Entries provided START

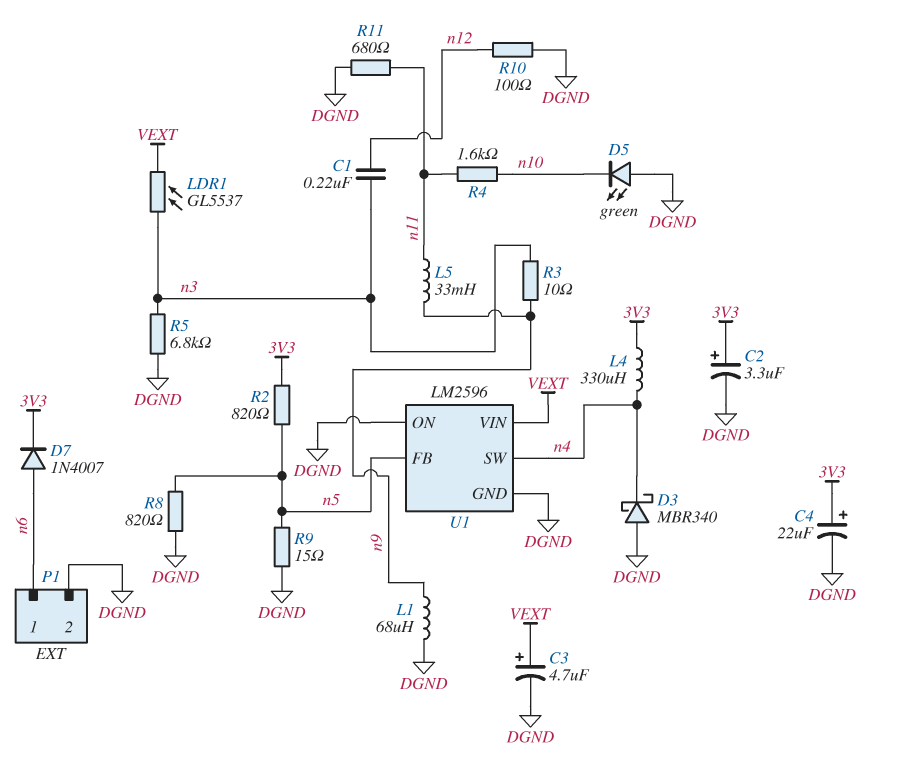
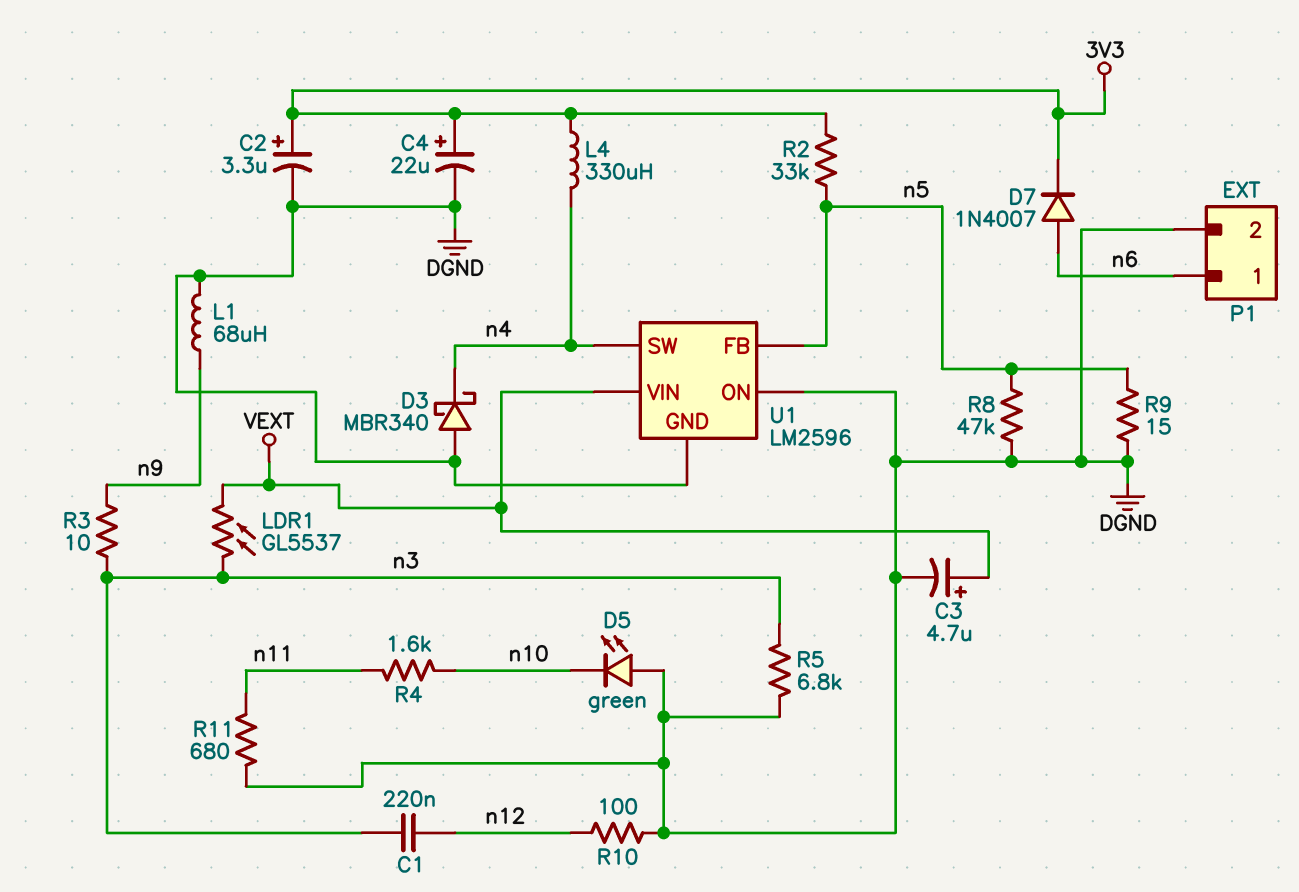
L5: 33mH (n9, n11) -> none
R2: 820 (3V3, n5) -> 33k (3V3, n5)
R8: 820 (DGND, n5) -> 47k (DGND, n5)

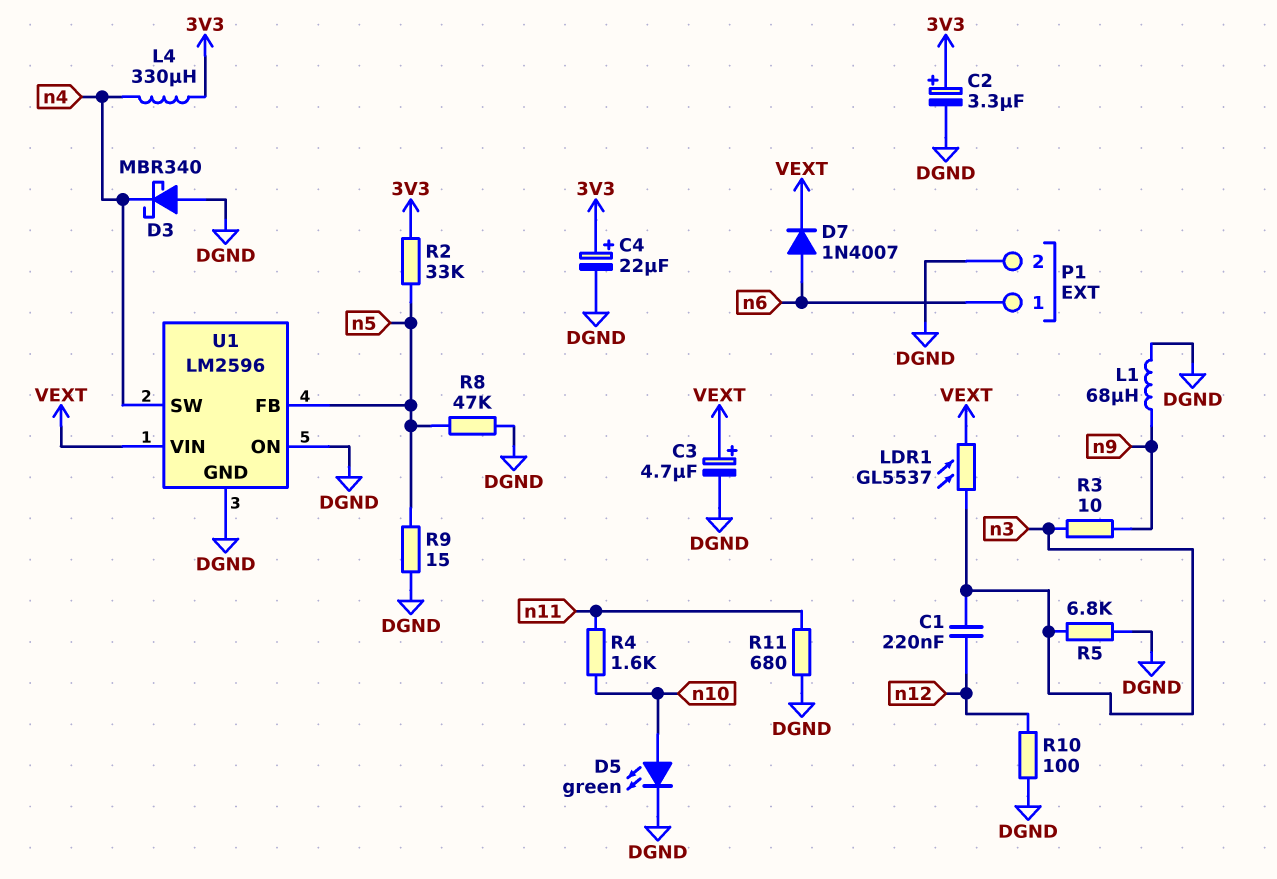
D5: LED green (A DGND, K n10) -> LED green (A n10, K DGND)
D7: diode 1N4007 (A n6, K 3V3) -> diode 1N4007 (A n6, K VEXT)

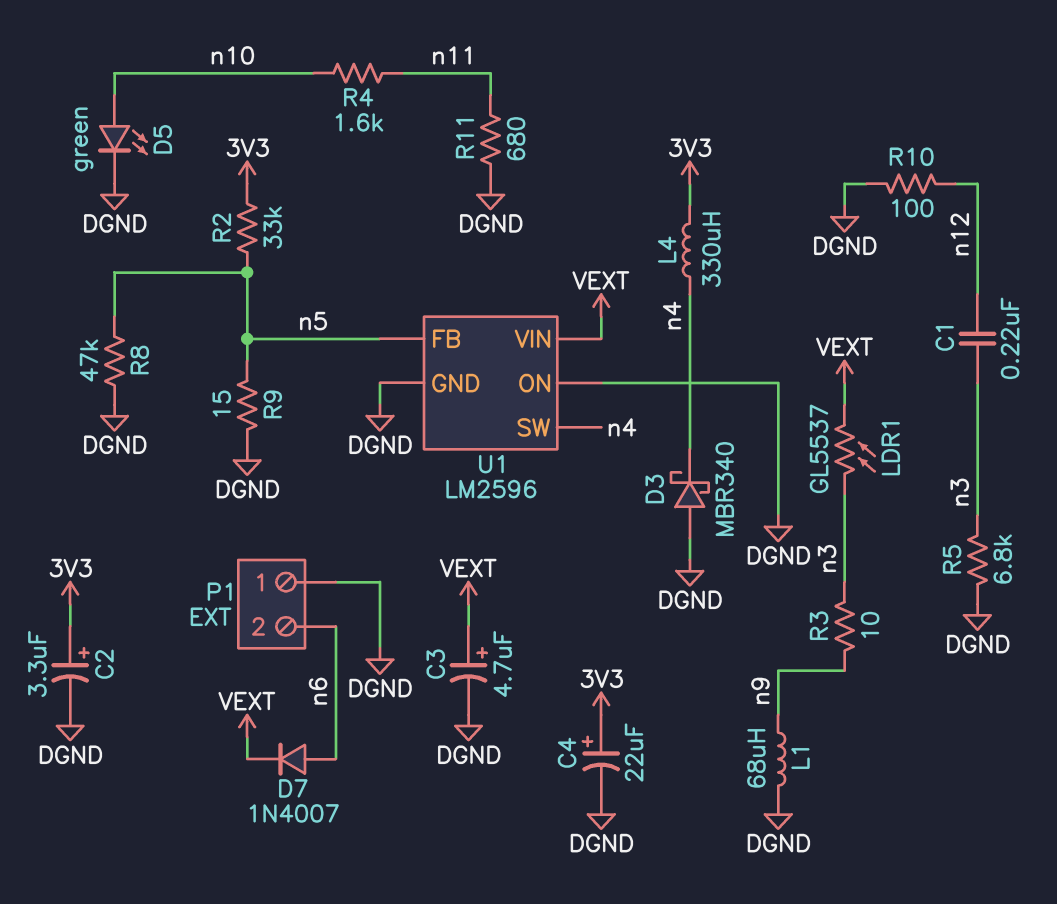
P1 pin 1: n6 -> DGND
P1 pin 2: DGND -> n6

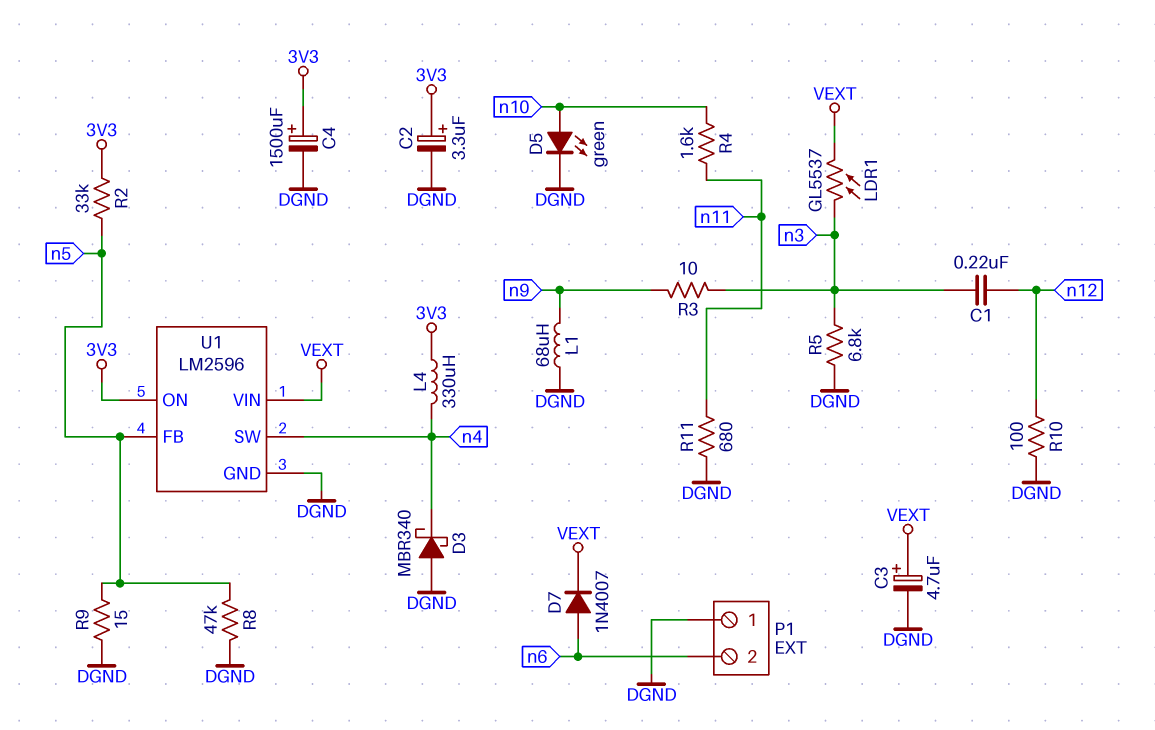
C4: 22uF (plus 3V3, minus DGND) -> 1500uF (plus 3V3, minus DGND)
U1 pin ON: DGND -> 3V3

Entries provided END
Entries provided START

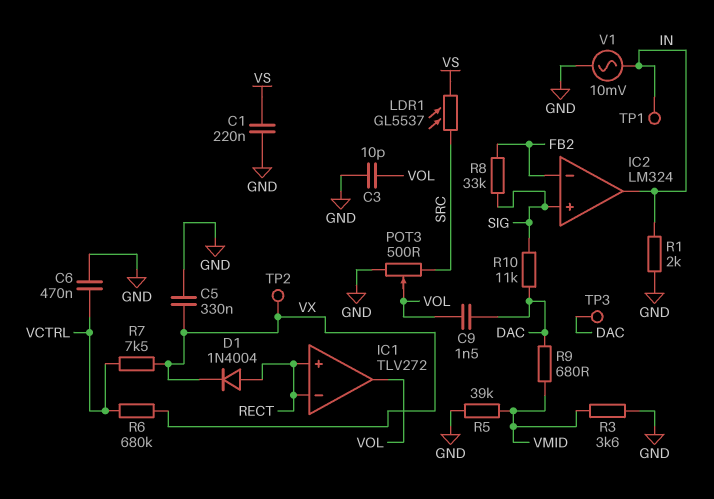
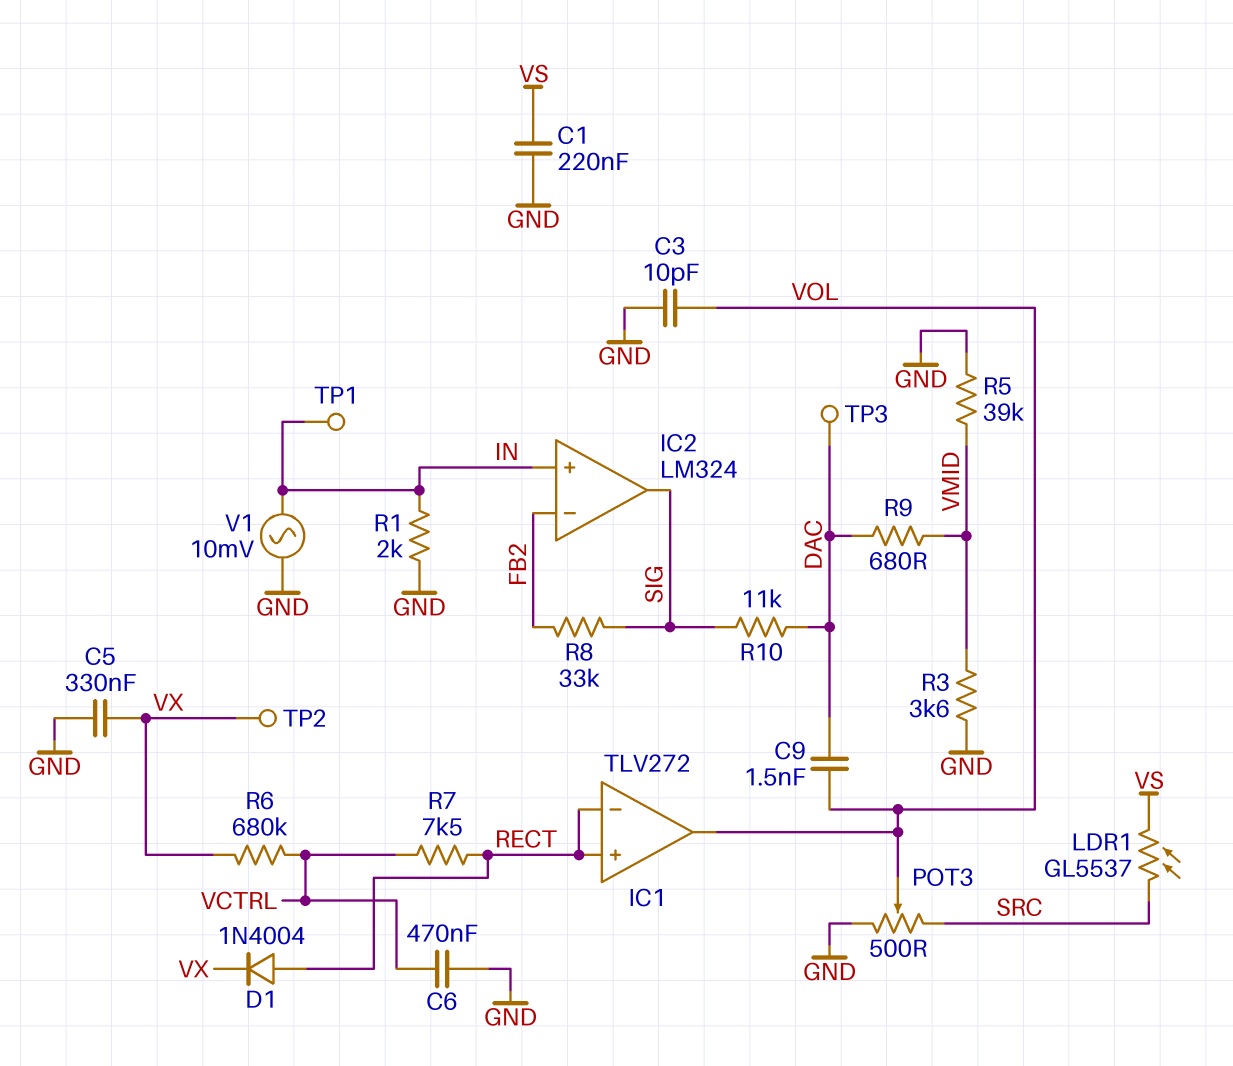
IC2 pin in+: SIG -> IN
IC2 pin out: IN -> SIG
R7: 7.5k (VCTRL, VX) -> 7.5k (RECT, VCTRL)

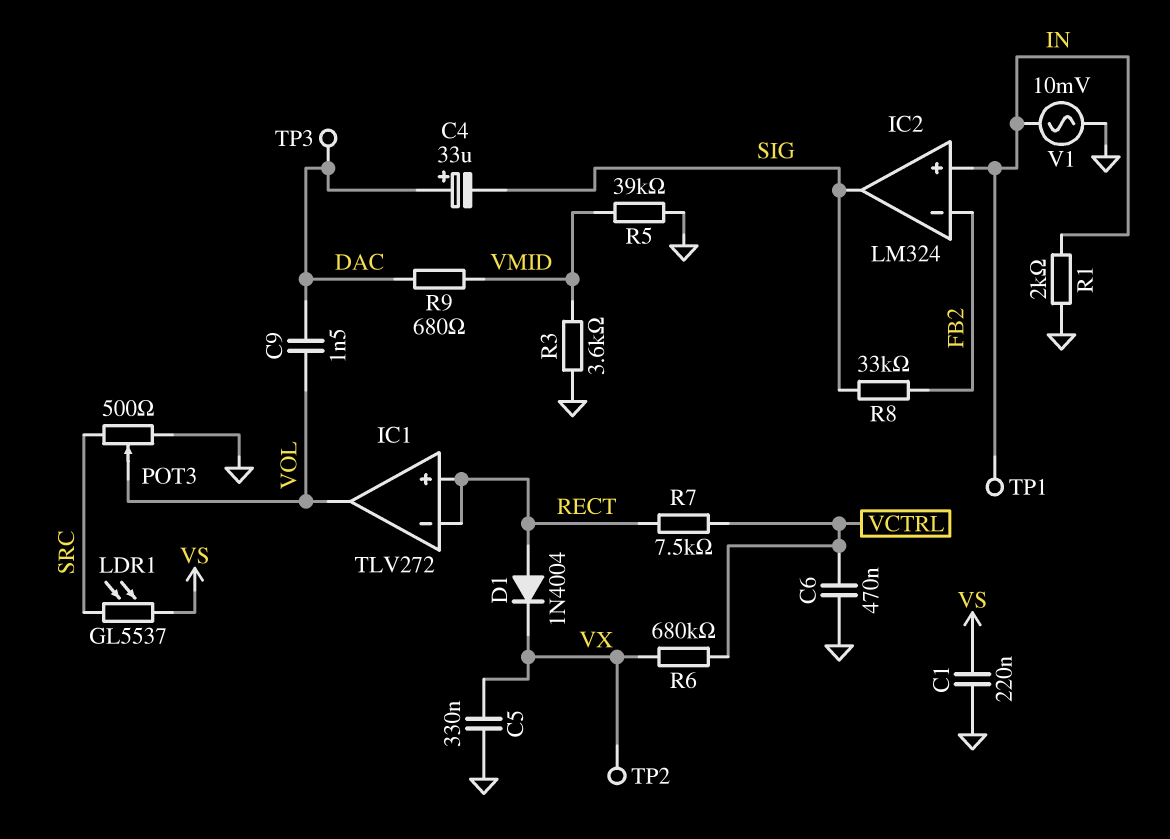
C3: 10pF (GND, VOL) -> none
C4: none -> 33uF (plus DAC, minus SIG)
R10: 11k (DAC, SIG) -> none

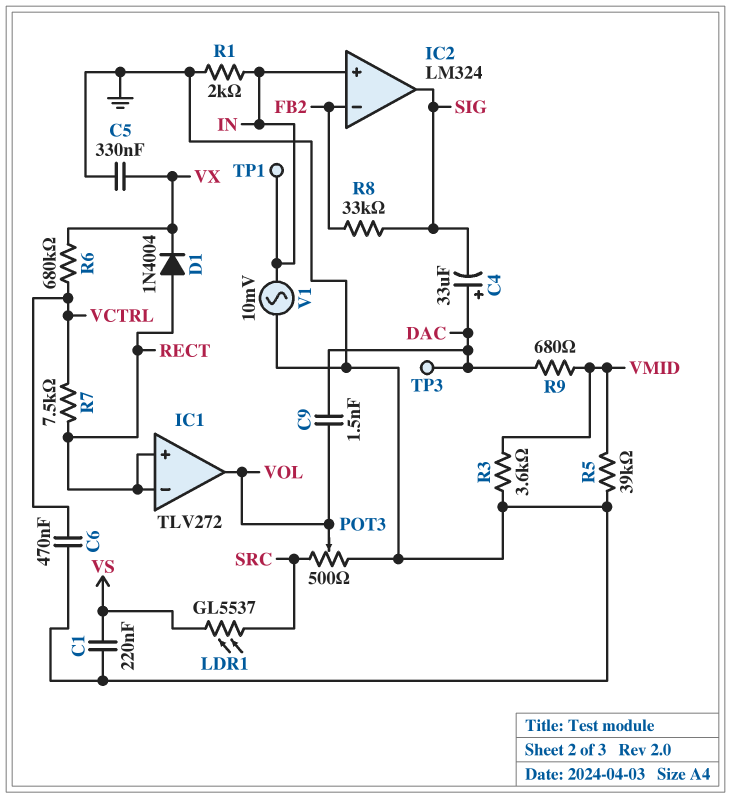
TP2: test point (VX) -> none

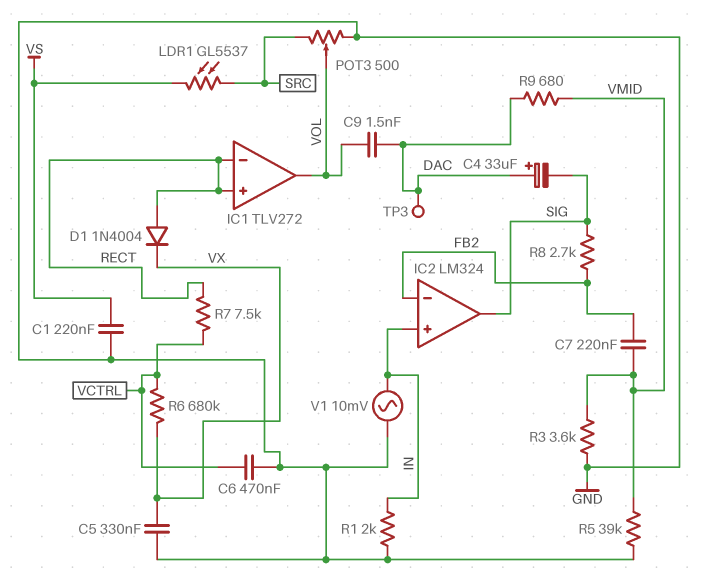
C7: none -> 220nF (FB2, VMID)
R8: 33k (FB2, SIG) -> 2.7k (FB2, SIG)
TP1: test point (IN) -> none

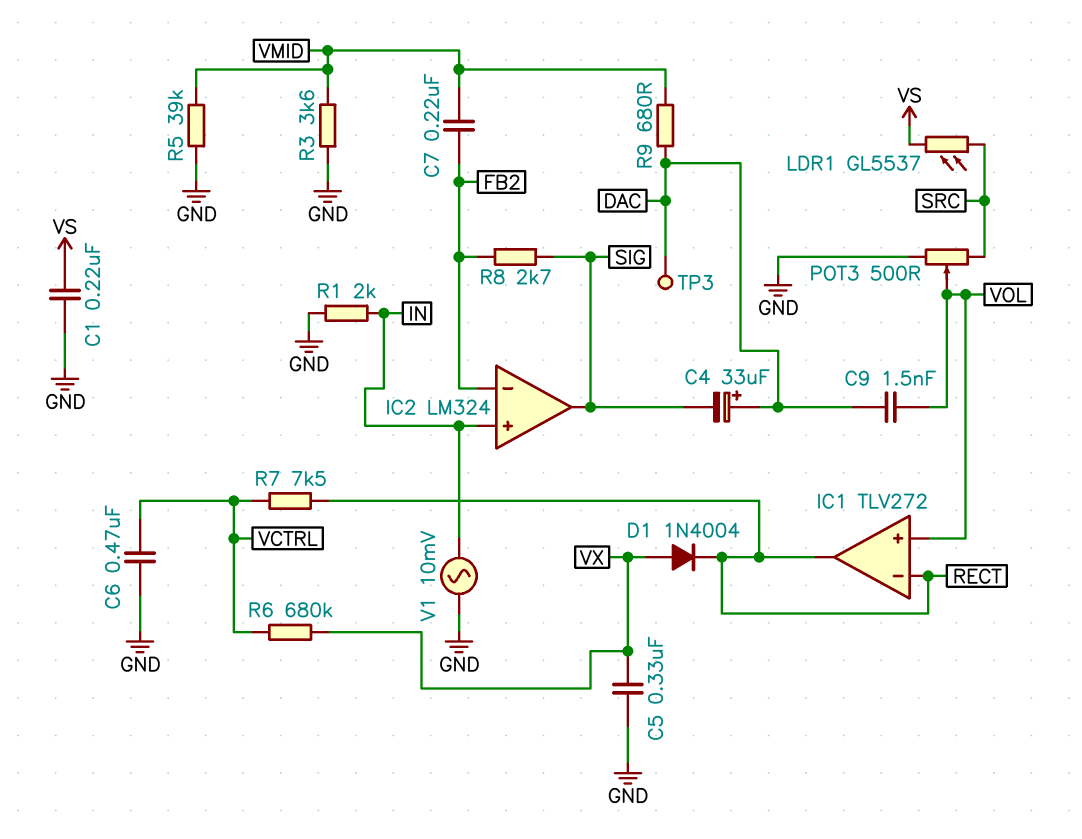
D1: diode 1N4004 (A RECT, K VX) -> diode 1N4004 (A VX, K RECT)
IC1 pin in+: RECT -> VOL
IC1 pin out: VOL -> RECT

Entries provided END

* **Problem statement**
The line holding "C7: none -> 220nF (FB2, VMID)" starts the copy and the line holding "IC1 pin out: VOL -> RECT" ends it. Repeat those two lines above and all between them exactly, leaving out pictures.

* **Solution below**
C7: none -> 220nF (FB2, VMID)
R8: 33k (FB2, SIG) -> 2.7k (FB2, SIG)
TP1: test point (IN) -> none

D1: diode 1N4004 (A RECT, K VX) -> diode 1N4004 (A VX, K RECT)
IC1 pin in+: RECT -> VOL
IC1 pin out: VOL -> RECT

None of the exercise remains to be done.